__WHAT NEEDS TO BE DONE__
Without the pictures, write out all the lines below exactly as they appear.

★ ★ ★ ★ ★ ★ ★

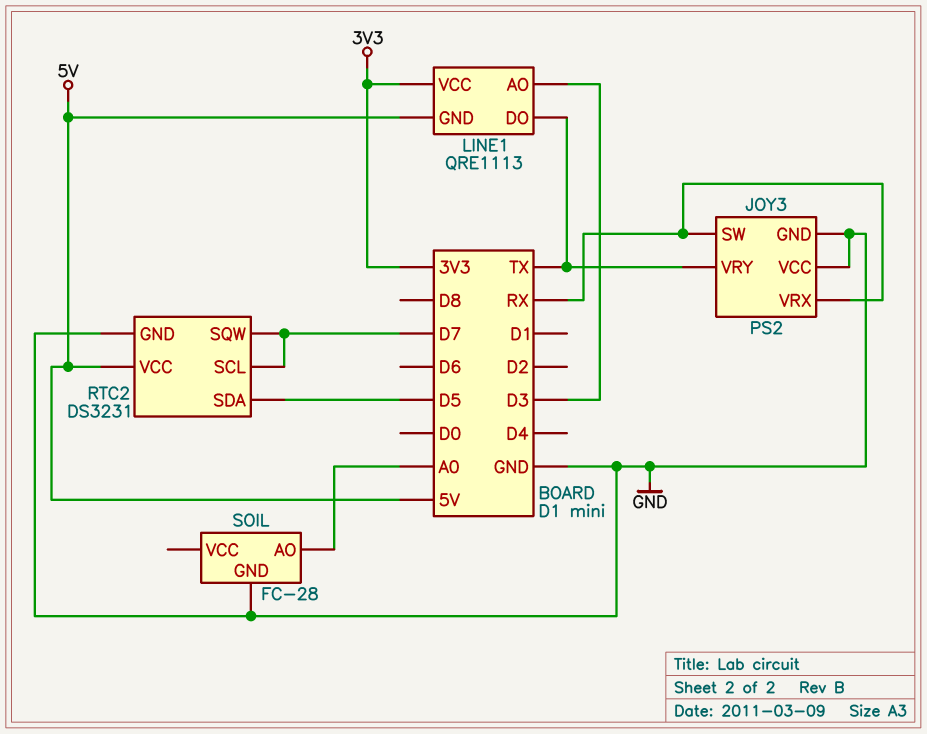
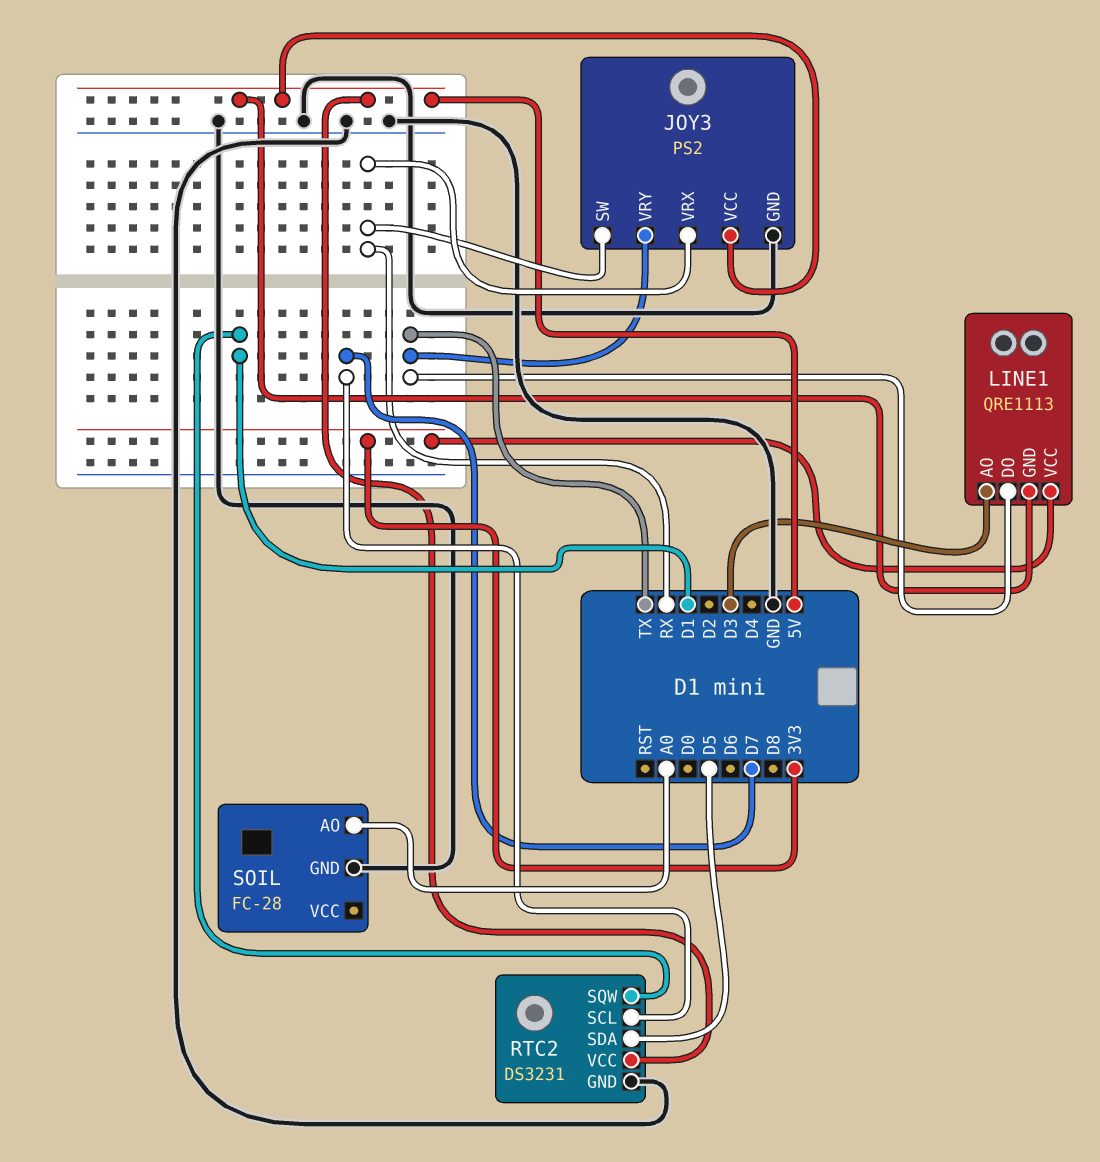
JOY3 pin VCC: GND -> 5V
RTC2 pin SQW: D7 -> D1

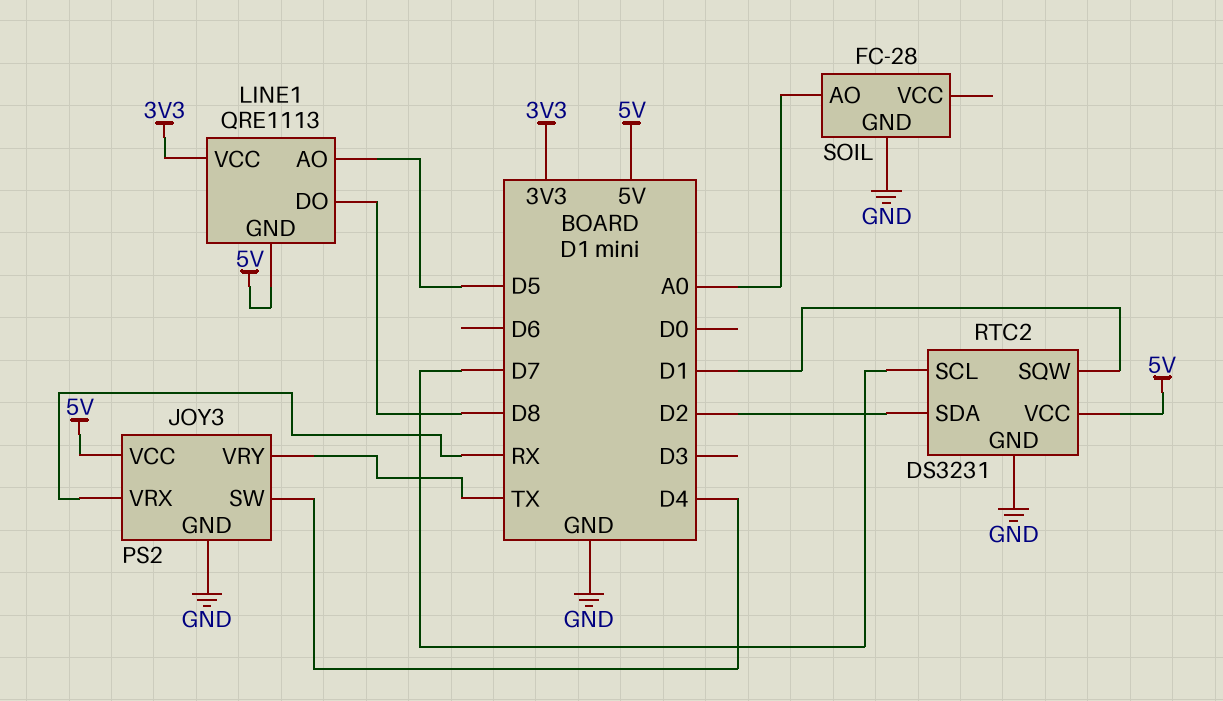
JOY3 pin SW: RX -> D4
LINE1 pin AO: D3 -> D5
LINE1 pin DO: TX -> D8
RTC2 pin SDA: D5 -> D2

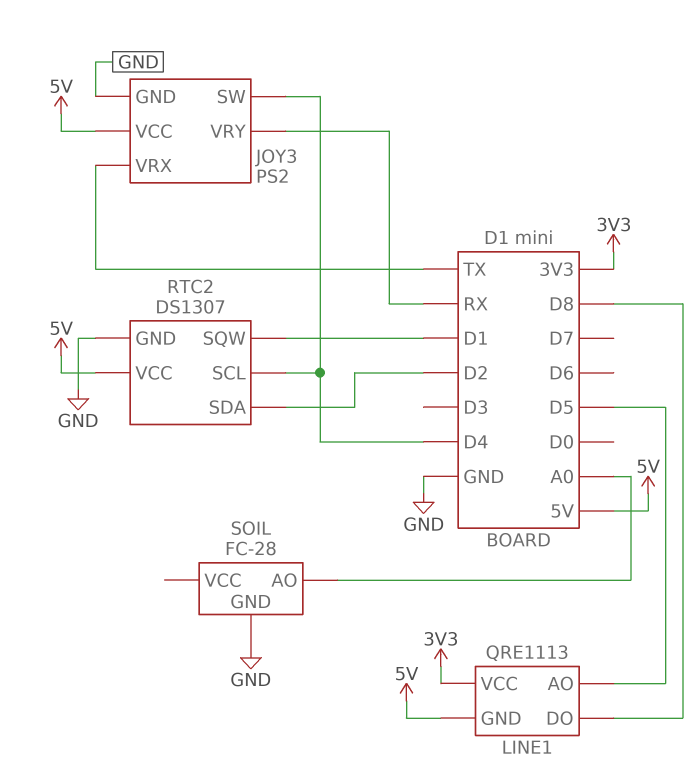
JOY3 pin VRX: RX -> TX
JOY3 pin VRY: TX -> RX
RTC2: DS3231 -> DS1307
RTC2 pin SCL: D7 -> D4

★ ★ ★ ★ ★ ★ ★

__COMPLETED EXERCISE__
JOY3 pin VCC: GND -> 5V
RTC2 pin SQW: D7 -> D1

JOY3 pin SW: RX -> D4
LINE1 pin AO: D3 -> D5
LINE1 pin DO: TX -> D8
RTC2 pin SDA: D5 -> D2

JOY3 pin VRX: RX -> TX
JOY3 pin VRY: TX -> RX
RTC2: DS3231 -> DS1307
RTC2 pin SCL: D7 -> D4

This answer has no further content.